• **WORK INSTRUCTION**:
In the data below, find the line containing "none -> brown brick A5:A6 level 1" and the line containing "brown plate F2 level 1 -> none", then reproduce them and every line between, exactly. Omit pictures.

INPUT DATA Block Start

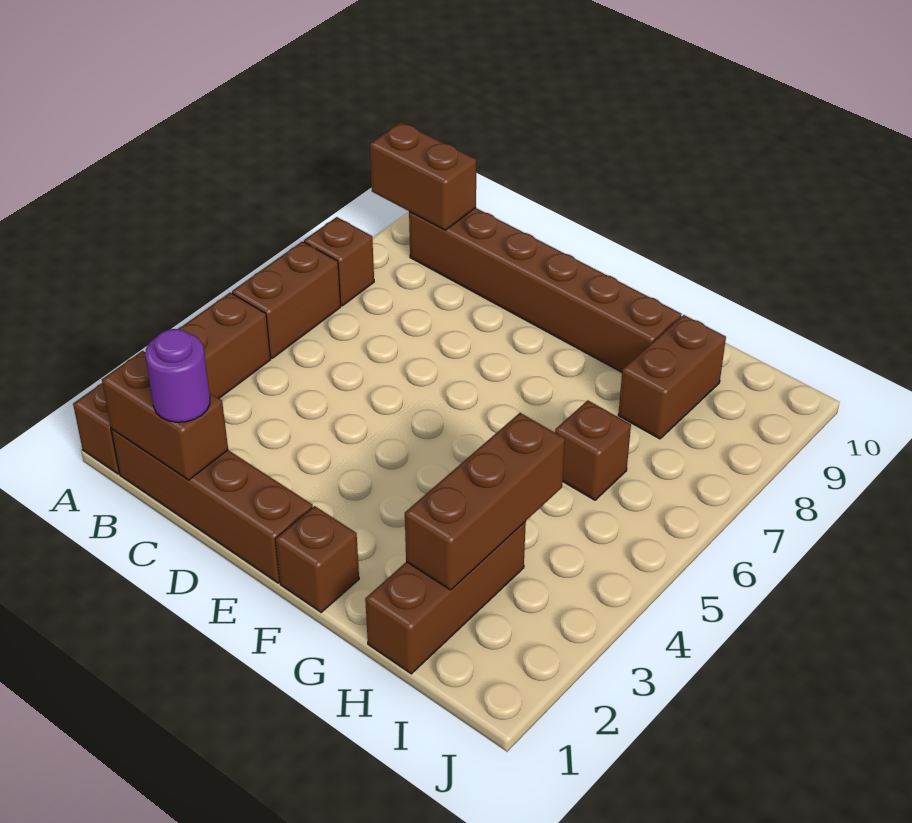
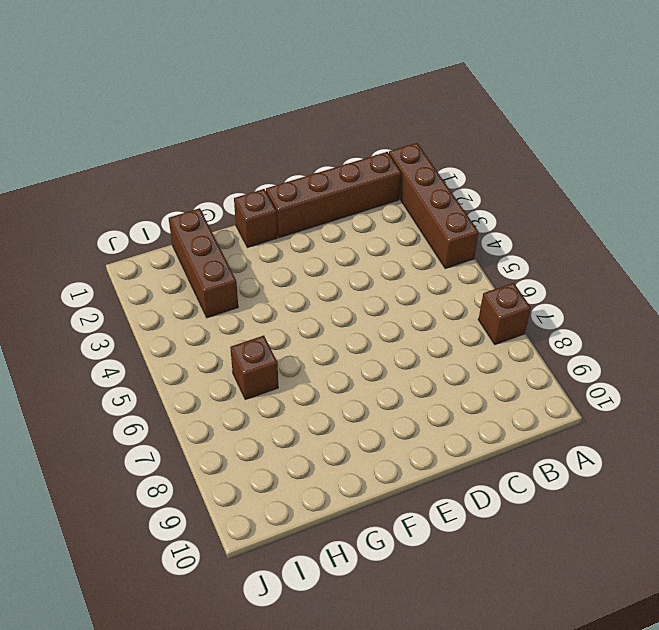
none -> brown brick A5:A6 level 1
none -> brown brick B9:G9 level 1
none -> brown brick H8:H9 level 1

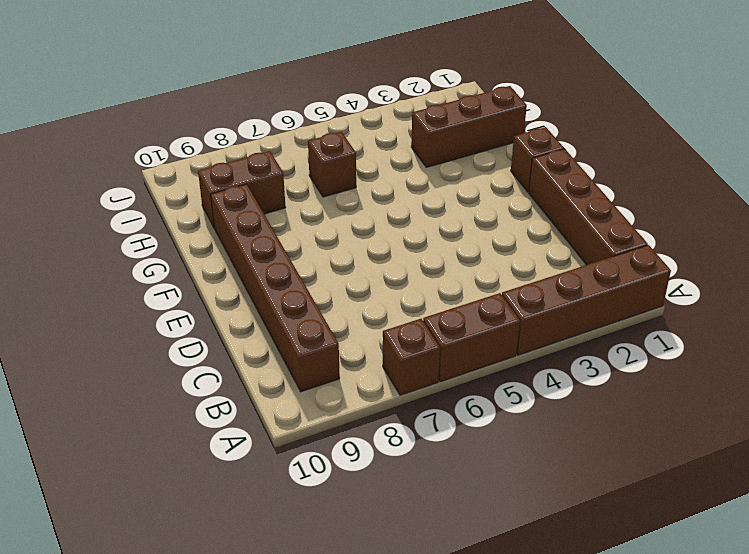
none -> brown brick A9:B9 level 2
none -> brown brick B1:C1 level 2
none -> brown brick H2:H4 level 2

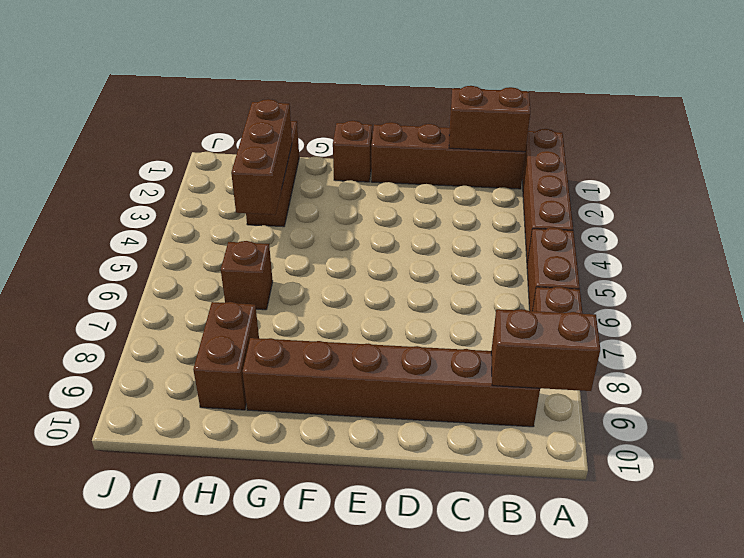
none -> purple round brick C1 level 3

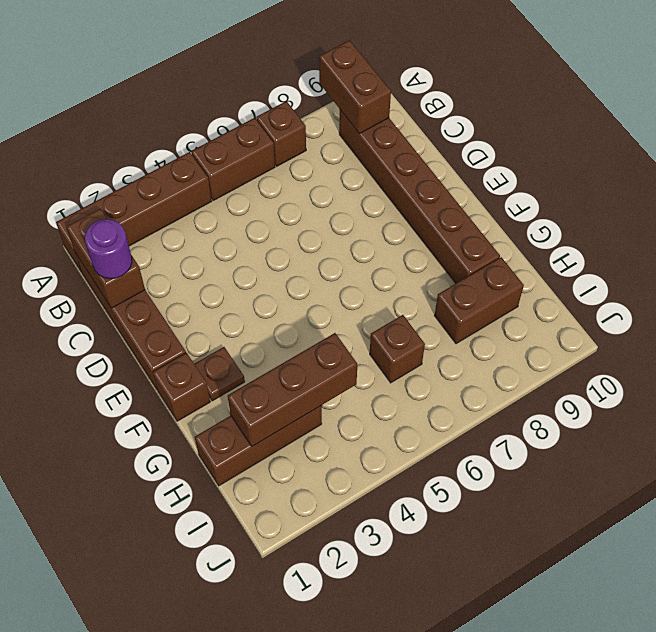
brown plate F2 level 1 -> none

INPUT DATA Block End
INPUT DATA Block Start

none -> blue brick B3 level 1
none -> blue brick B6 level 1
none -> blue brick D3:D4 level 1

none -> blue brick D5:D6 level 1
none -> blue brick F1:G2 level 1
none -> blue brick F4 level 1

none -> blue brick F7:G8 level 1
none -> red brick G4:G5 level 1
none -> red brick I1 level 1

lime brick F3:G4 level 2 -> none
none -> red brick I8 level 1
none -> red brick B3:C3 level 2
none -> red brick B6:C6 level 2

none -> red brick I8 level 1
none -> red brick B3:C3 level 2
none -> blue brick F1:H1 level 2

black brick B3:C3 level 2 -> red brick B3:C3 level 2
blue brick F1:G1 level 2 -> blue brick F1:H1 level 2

INPUT DATA Block End

• **SOLUTION TO THIS TASK**:
none -> brown brick A5:A6 level 1
none -> brown brick B9:G9 level 1
none -> brown brick H8:H9 level 1

none -> brown brick A9:B9 level 2
none -> brown brick B1:C1 level 2
none -> brown brick H2:H4 level 2

none -> purple round brick C1 level 3

brown plate F2 level 1 -> none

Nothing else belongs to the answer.